PROBLEM REQUIREMENTS:
Images do not belong in the copy; retype the rest of the entries below exactly.
* * * * *
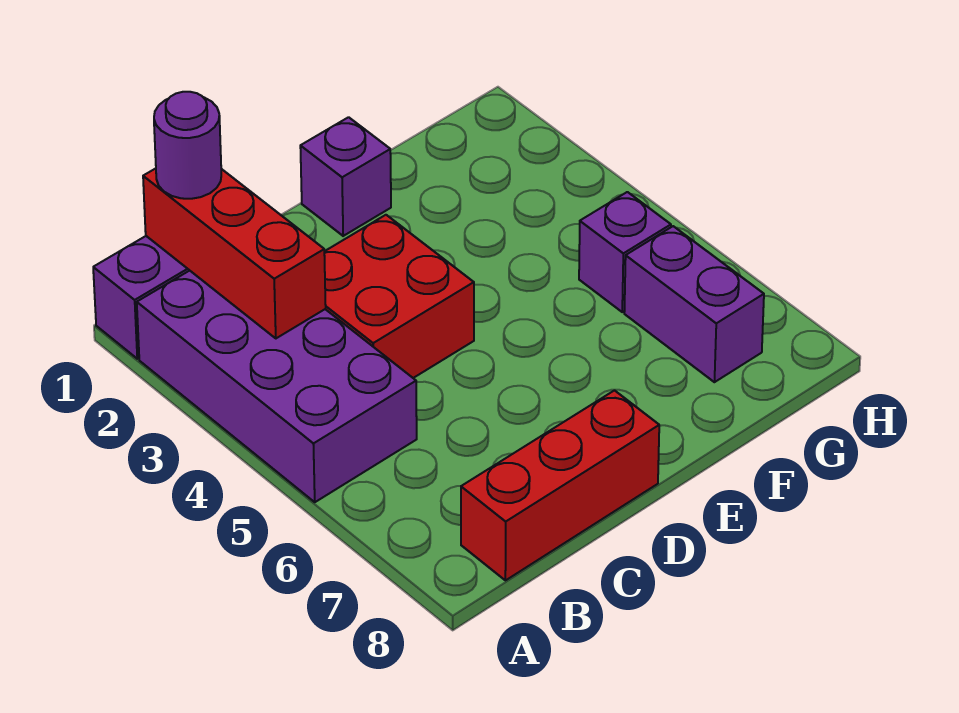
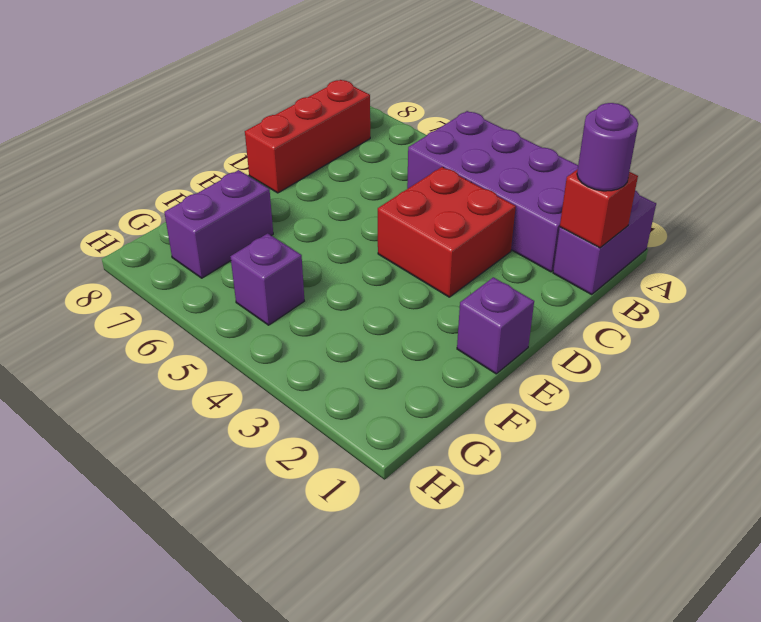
red brick B1:B3 level 2 -> red brick B1 level 2
purple brick G6:G7 level 1 -> purple brick F7:G7 level 1

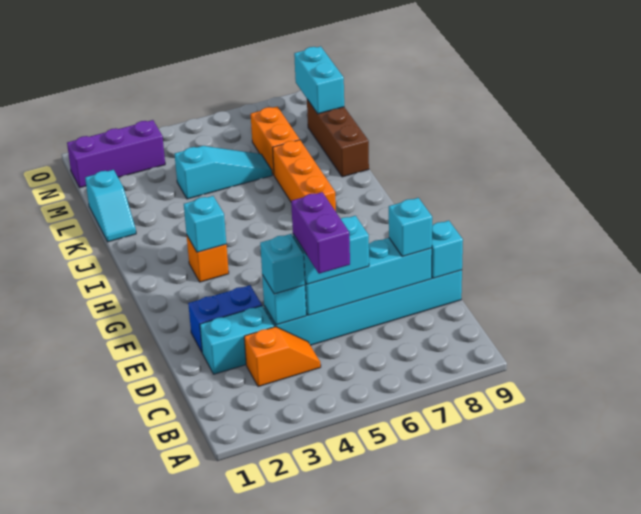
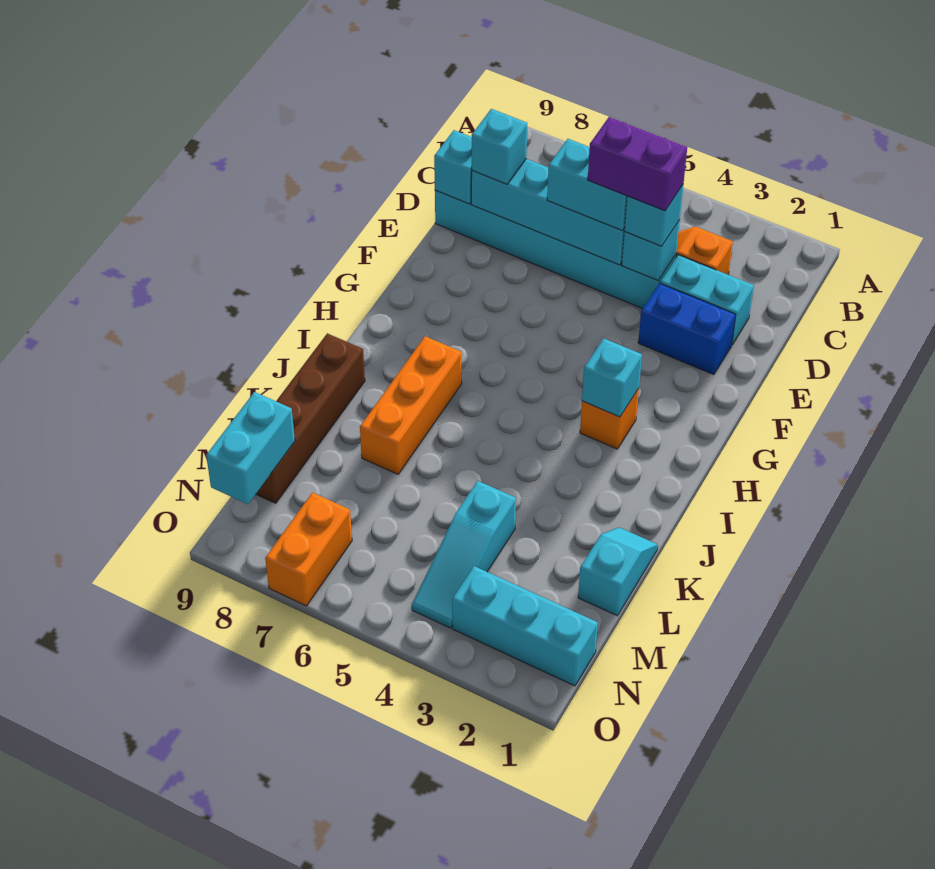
purple brick C5:D5 level 4 -> purple brick D4:D5 level 4
brown brick K9:M9 level 1 -> brown brick J9:M9 level 1
cyan slope L4:L6 level 1 top 4 -> cyan slope L4:N4 level 1 top L
orange brick L7:M7 level 1 -> orange brick N7:O7 level 1
purple brick N1:N3 level 1 -> cyan brick N1:N3 level 1

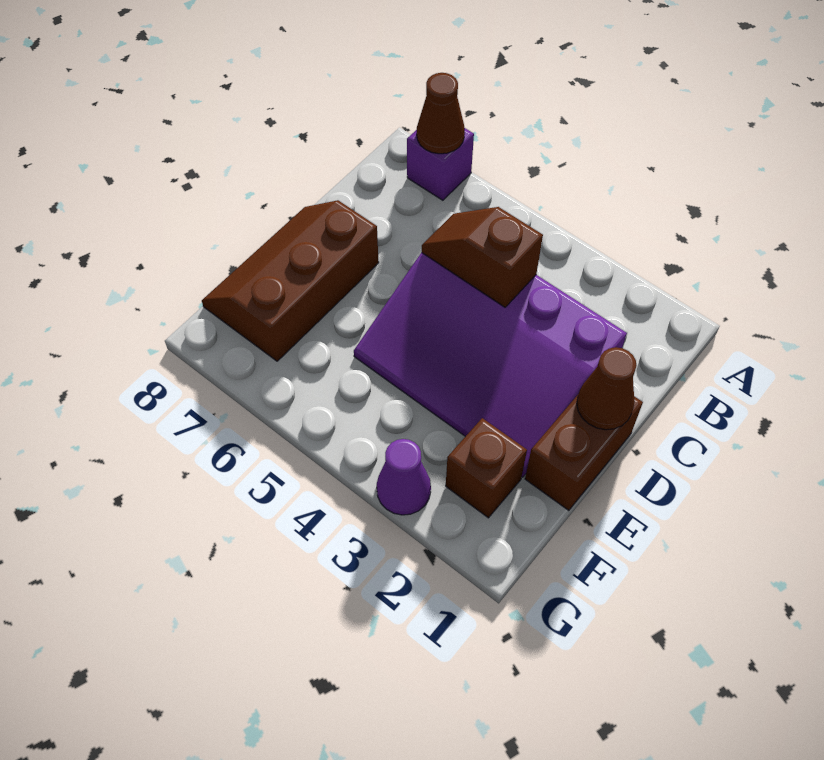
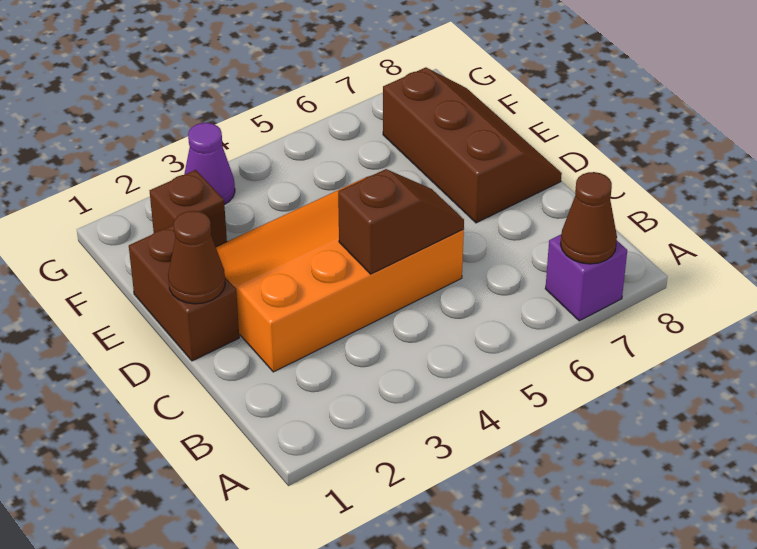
purple slope C2:E5 level 1 top C -> orange slope C2:E5 level 1 top C

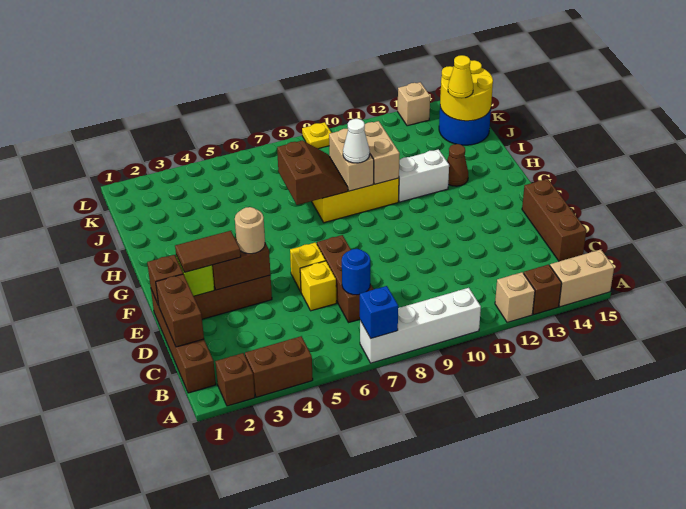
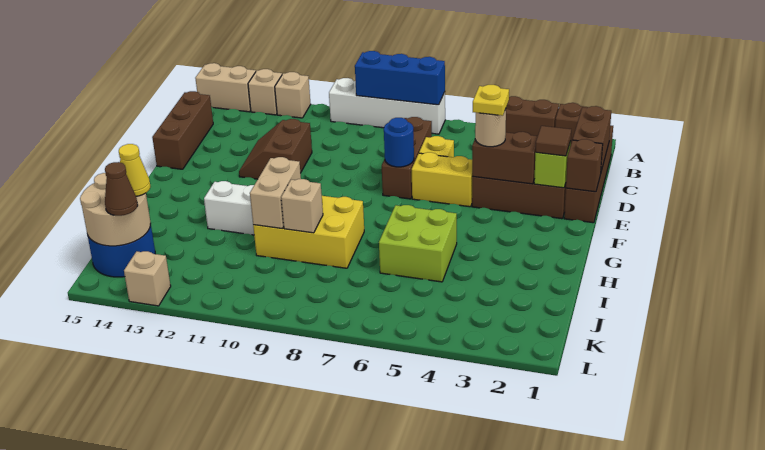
blue brick A7 level 2 -> blue brick A7:A9 level 2
brown brick A13 level 1 -> tan brick A13 level 1
blue round brick C7 level 2 -> blue round brick E7 level 2
brown tile E2:E3 level 3 -> brown tile E2 level 3
yellow brick E6 level 1 -> yellow brick E5:E6 level 1
none -> lime brick H5:I6 level 1
brown slope H7:I8 level 2 top 7 -> brown slope D11:E12 level 1 top 11
tan brick H9:I9 level 2 -> tan brick I9 level 2
white cone H9 level 3 -> none
brown cone H13 level 1 -> brown cone K14 level 3
yellow round brick J14:K15 level 2 -> tan round brick J14:K15 level 2
yellow plate L9 level 1 -> yellow plate E4 level 4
* * * * *
RESPONSE TO THE EXERCISE:
red brick B1:B3 level 2 -> red brick B1 level 2
purple brick G6:G7 level 1 -> purple brick F7:G7 level 1

purple brick C5:D5 level 4 -> purple brick D4:D5 level 4
brown brick K9:M9 level 1 -> brown brick J9:M9 level 1
cyan slope L4:L6 level 1 top 4 -> cyan slope L4:N4 level 1 top L
orange brick L7:M7 level 1 -> orange brick N7:O7 level 1
purple brick N1:N3 level 1 -> cyan brick N1:N3 level 1

purple slope C2:E5 level 1 top C -> orange slope C2:E5 level 1 top C

blue brick A7 level 2 -> blue brick A7:A9 level 2
brown brick A13 level 1 -> tan brick A13 level 1
blue round brick C7 level 2 -> blue round brick E7 level 2
brown tile E2:E3 level 3 -> brown tile E2 level 3
yellow brick E6 level 1 -> yellow brick E5:E6 level 1
none -> lime brick H5:I6 level 1
brown slope H7:I8 level 2 top 7 -> brown slope D11:E12 level 1 top 11
tan brick H9:I9 level 2 -> tan brick I9 level 2
white cone H9 level 3 -> none
brown cone H13 level 1 -> brown cone K14 level 3
yellow round brick J14:K15 level 2 -> tan round brick J14:K15 level 2
yellow plate L9 level 1 -> yellow plate E4 level 4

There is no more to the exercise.